• Data:
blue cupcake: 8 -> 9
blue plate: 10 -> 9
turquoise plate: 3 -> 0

--

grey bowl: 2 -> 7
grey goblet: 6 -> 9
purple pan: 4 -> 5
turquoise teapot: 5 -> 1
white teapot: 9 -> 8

• Requirement:
Return each line of the material above in which the string "turquoise" appears.

• Exercise solution:
turquoise plate: 3 -> 0
turquoise teapot: 5 -> 1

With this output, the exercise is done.